(SUPPLIED RECORDS)

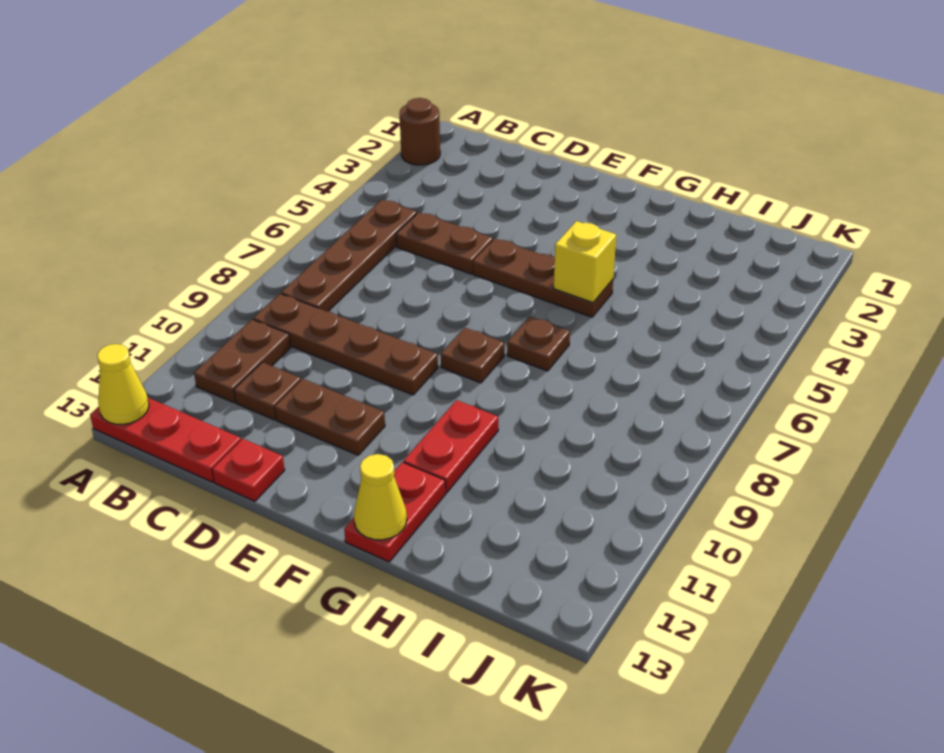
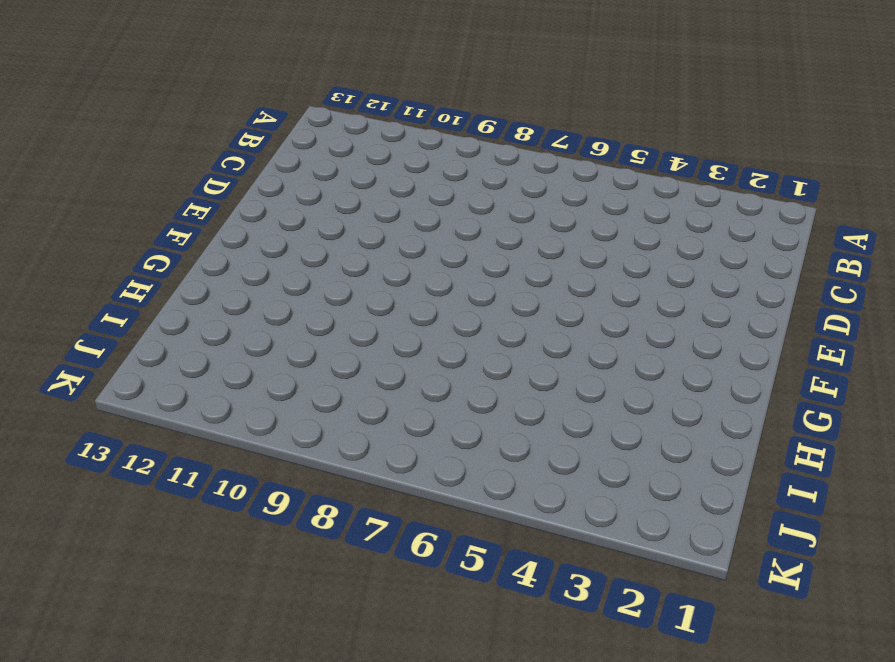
none -> brown round brick A2 level 1
none -> red plate A13:C13 level 1
none -> brown plate B5:B8 level 1

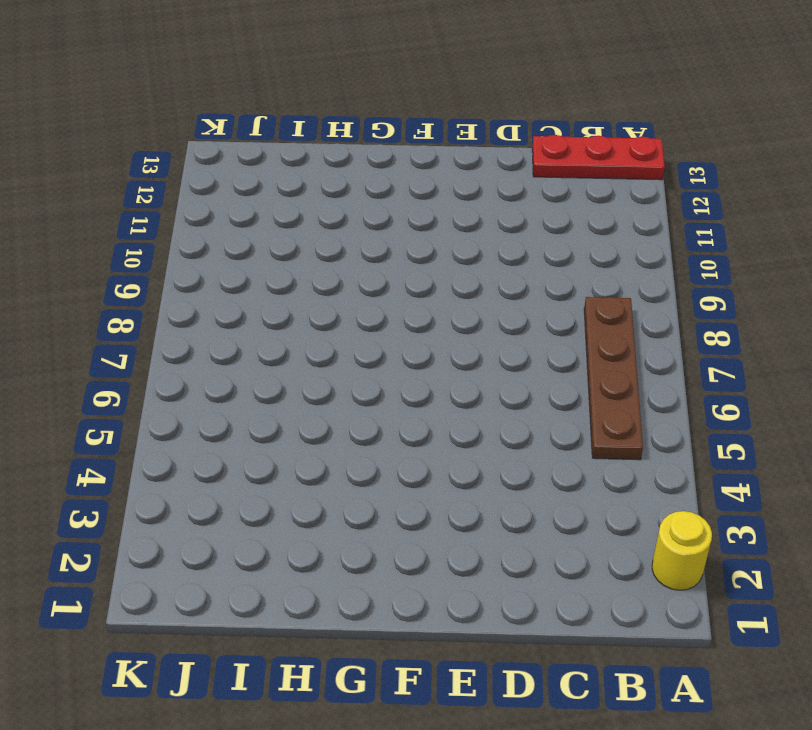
yellow round brick A2 level 1 -> brown round brick A2 level 1
none -> brown plate B9:E9 level 1
none -> brown plate B10:B11 level 1
none -> brown plate C5:D5 level 1

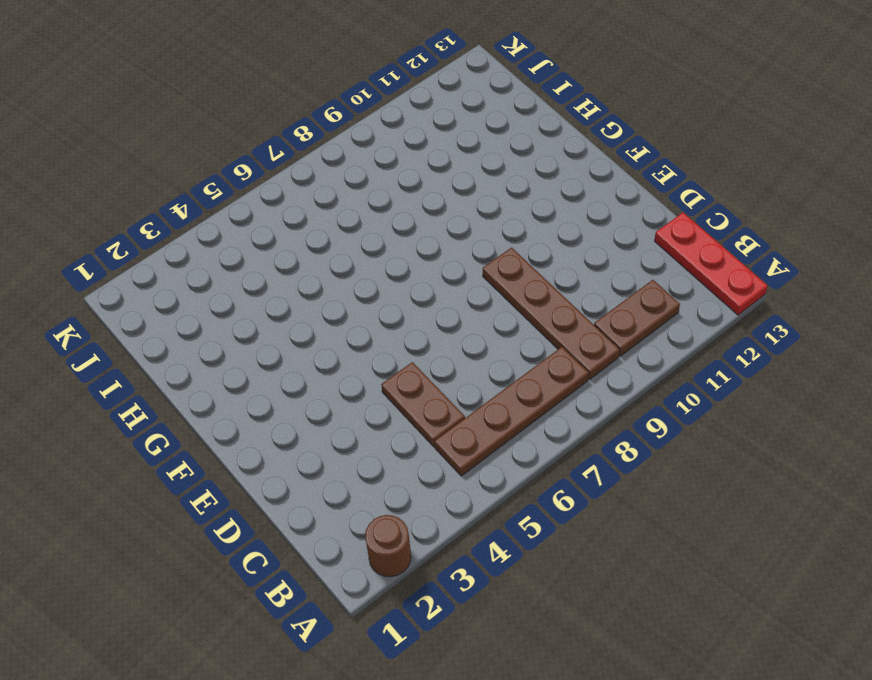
none -> brown plate C11 level 1
none -> brown plate D11:E11 level 1
none -> red plate D13 level 1

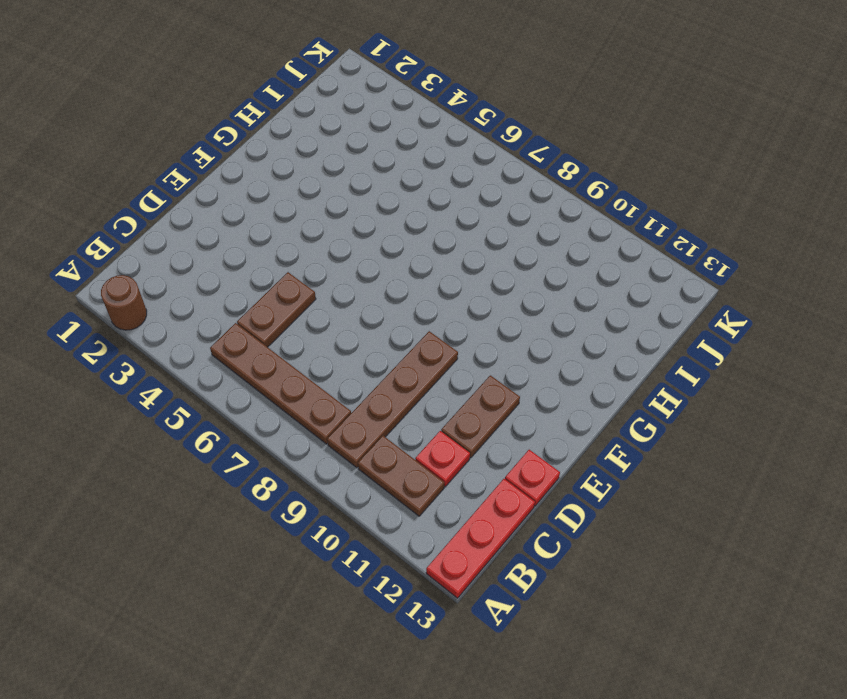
red plate C11 level 1 -> brown plate C11 level 1
none -> brown plate E5:G5 level 1
none -> brown plate F8 level 1
none -> brown plate G7 level 1

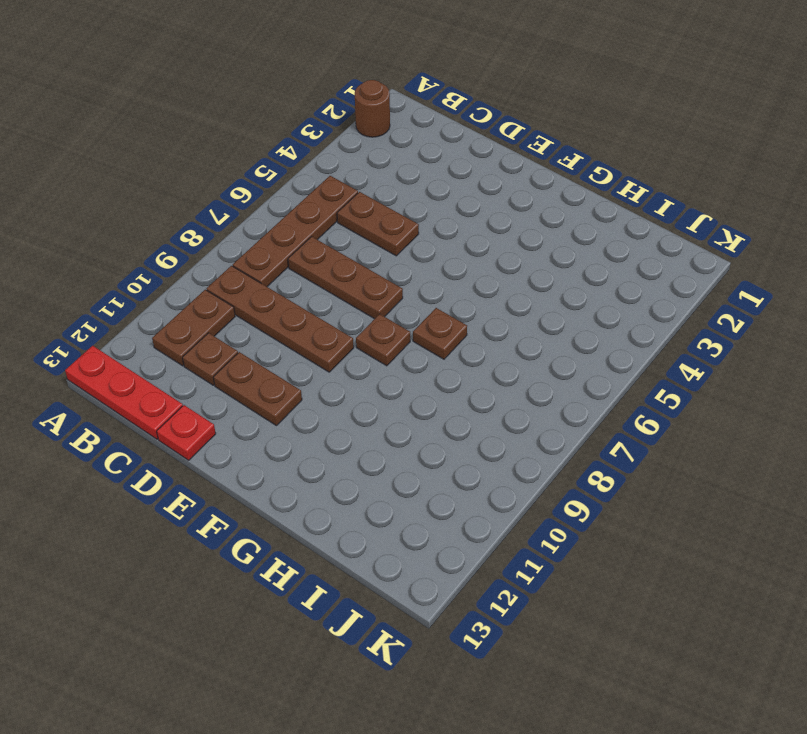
brown plate C7:E7 level 1 -> brown plate E5:G5 level 1
none -> red plate G10:G11 level 1
none -> red plate G12:G13 level 1
none -> yellow cone A13 level 2

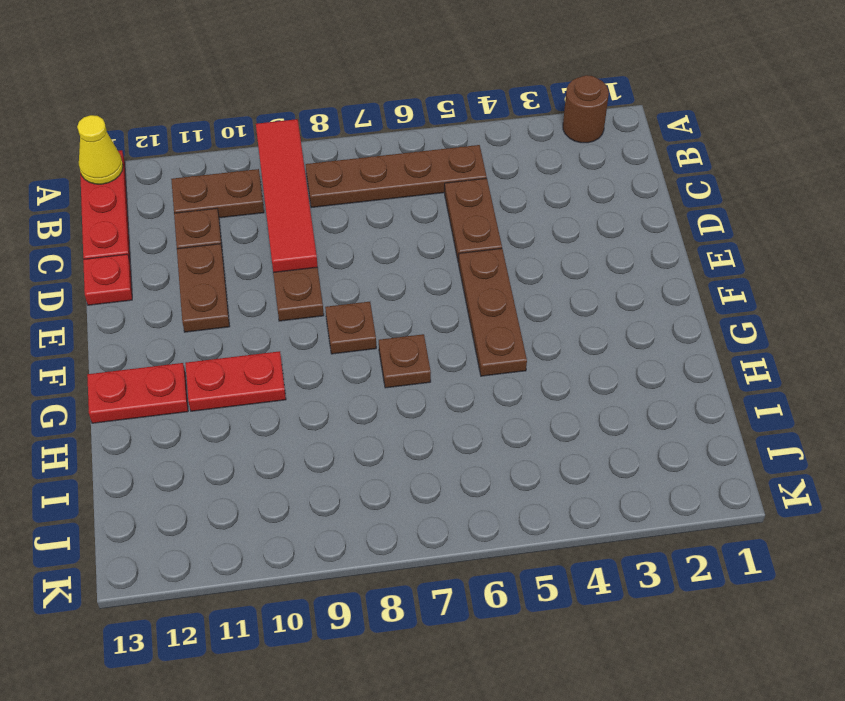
red tile A9:D9 level 2 -> none
none -> yellow brick G5 level 2
none -> yellow cone G13 level 2

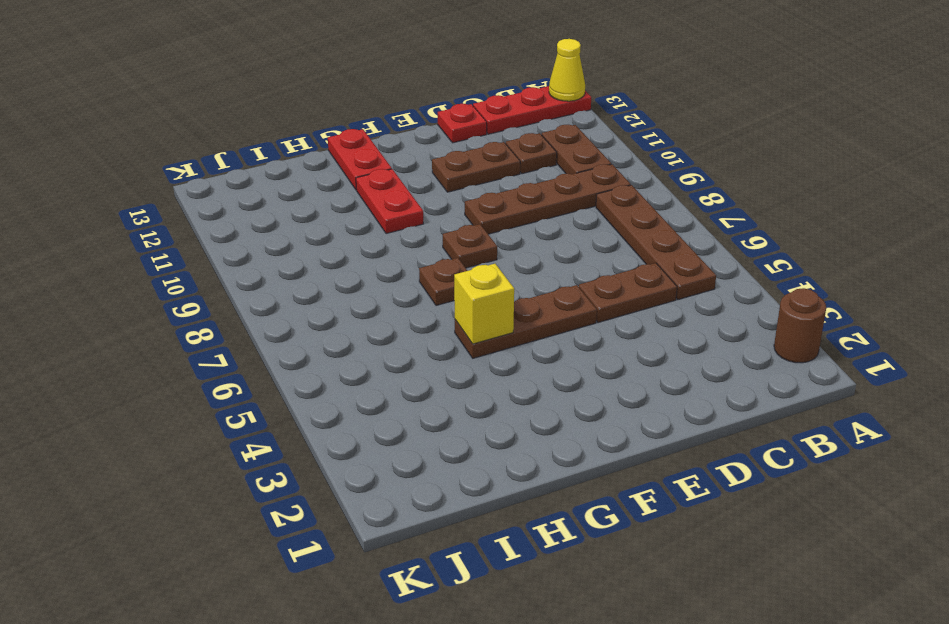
none -> yellow cone G13 level 2

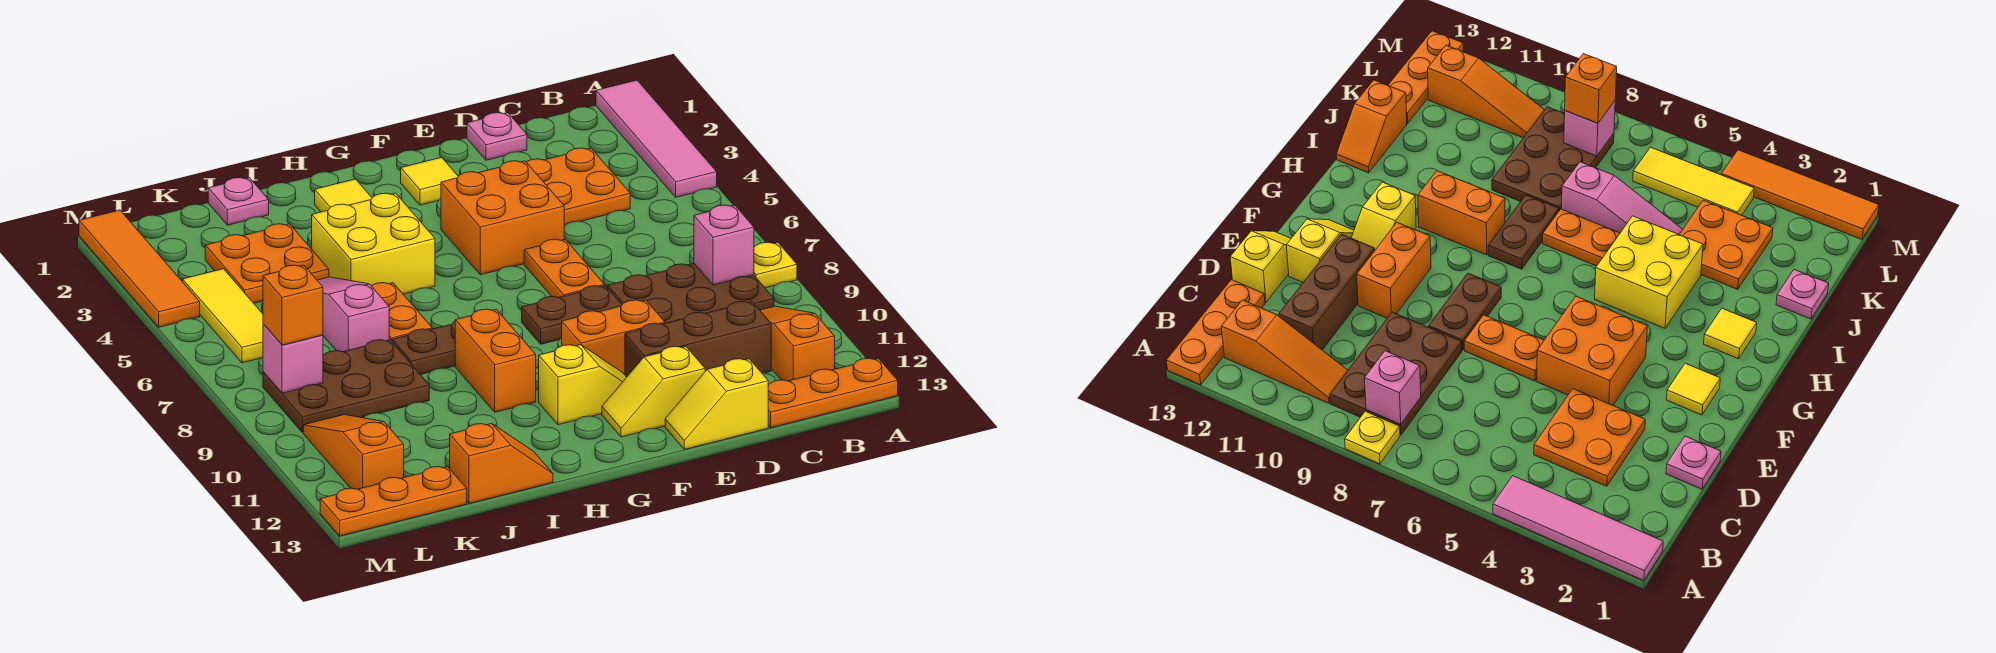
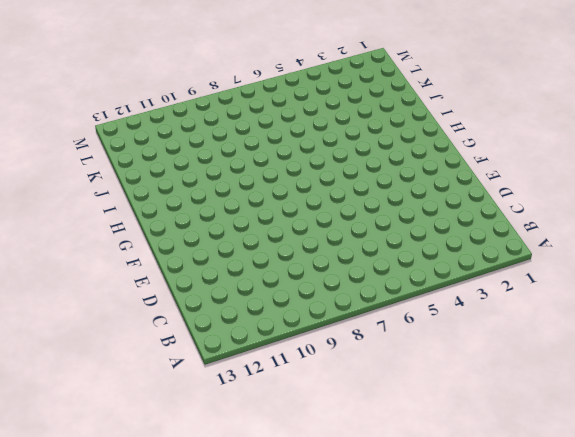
none -> pink tile A1:A4 level 1
none -> yellow plate A8 level 1
none -> orange plate A13:C13 level 1
none -> brown plate B8:D9 level 1

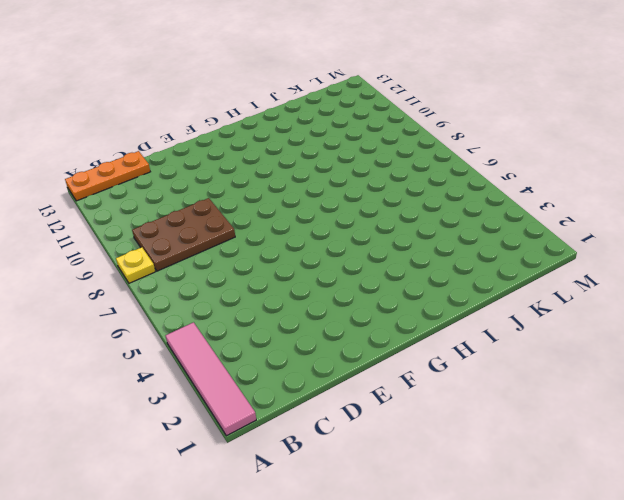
none -> orange slope B10:B12 level 1 top 12
none -> orange plate C3:D4 level 1
none -> brown brick C11:E11 level 1
none -> pink plate D1 level 1

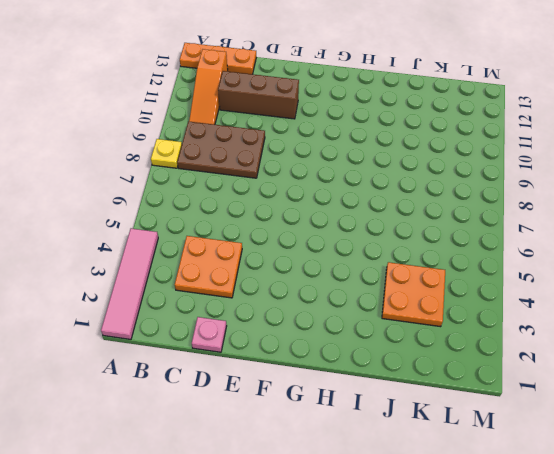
none -> yellow slope D13:E13 level 1 top D
none -> orange brick E4:F5 level 1
none -> orange plate E6:E7 level 1
none -> brown plate E8:F8 level 1

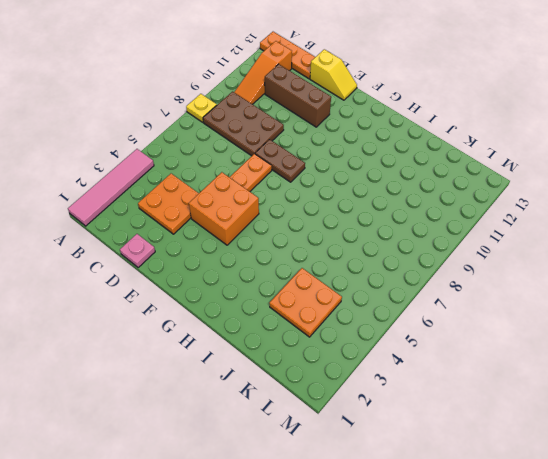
none -> orange brick E10:F10 level 1
none -> yellow slope E12:F12 level 1 top E
none -> yellow tile F2 level 1
none -> yellow slope F11:G11 level 1 top G

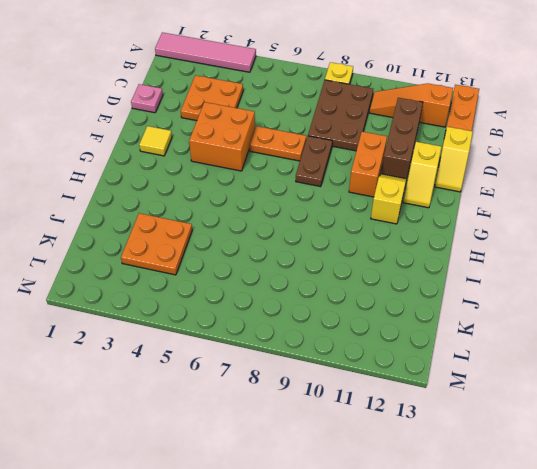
none -> yellow tile H2 level 1
none -> yellow brick H4:I5 level 1
none -> brown plate H8:I8 level 1
none -> orange brick H9:H10 level 1

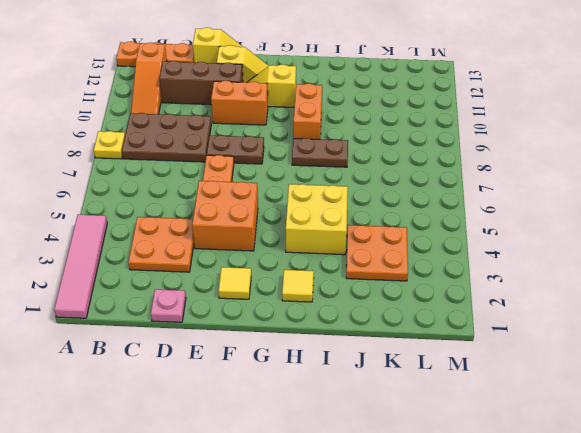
none -> orange plate I6:I7 level 1
none -> orange slope I13:J13 level 1 top J
none -> pink plate J1 level 1
none -> pink slope J5:J7 level 1 top 7

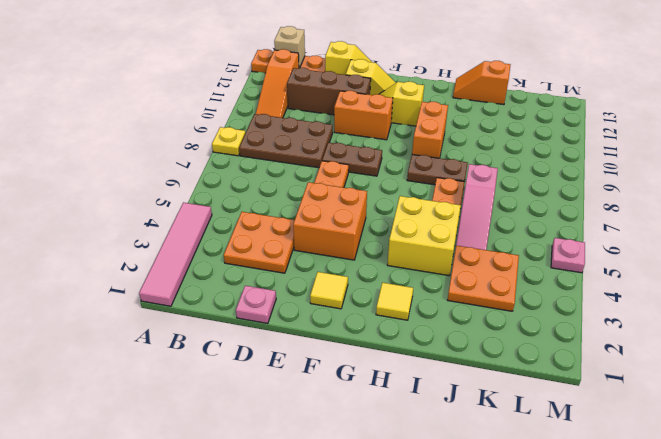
tan brick B13 level 2 -> none
pink plate M5 level 1 -> pink plate J1 level 1
none -> brown plate J8:L9 level 1
none -> orange plate K13:M13 level 1
none -> yellow tile L4:L6 level 1
none -> orange slope L10:L12 level 1 top 12

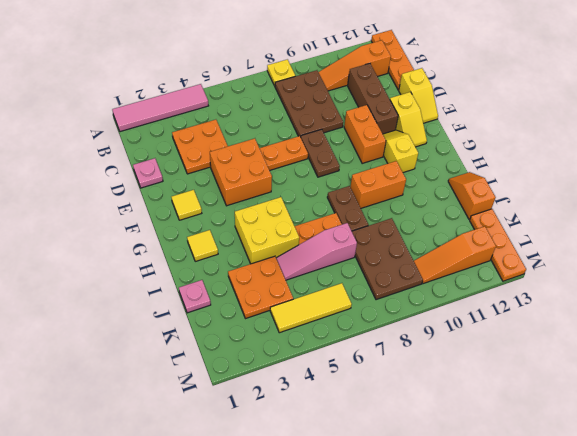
none -> orange tile M1:M4 level 1
none -> pink brick B8 level 2
none -> pink brick L8 level 2
none -> orange brick L8 level 3

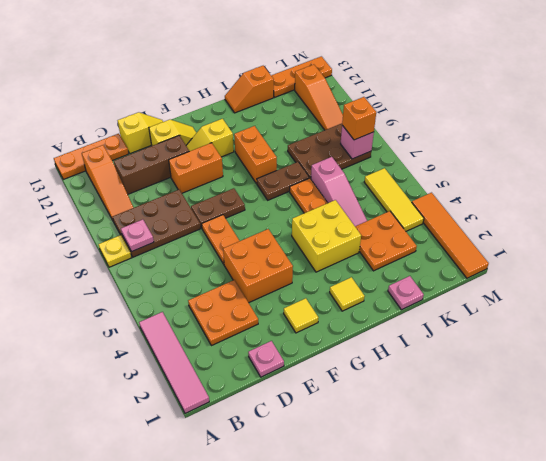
pink plate B8 level 2 -> pink brick B8 level 2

(End SUPPLIED RECORDS)

--- WORK ITEM ---
Write out a verbatim copy of the lines from the line that contains "none -> orange plate I6:I7 level 1" through the end of the entries above; pictures are not copied.

--- REPLY TO THE TASK ---
none -> orange plate I6:I7 level 1
none -> orange slope I13:J13 level 1 top J
none -> pink plate J1 level 1
none -> pink slope J5:J7 level 1 top 7

tan brick B13 level 2 -> none
pink plate M5 level 1 -> pink plate J1 level 1
none -> brown plate J8:L9 level 1
none -> orange plate K13:M13 level 1
none -> yellow tile L4:L6 level 1
none -> orange slope L10:L12 level 1 top 12

none -> orange tile M1:M4 level 1
none -> pink brick B8 level 2
none -> pink brick L8 level 2
none -> orange brick L8 level 3

pink plate B8 level 2 -> pink brick B8 level 2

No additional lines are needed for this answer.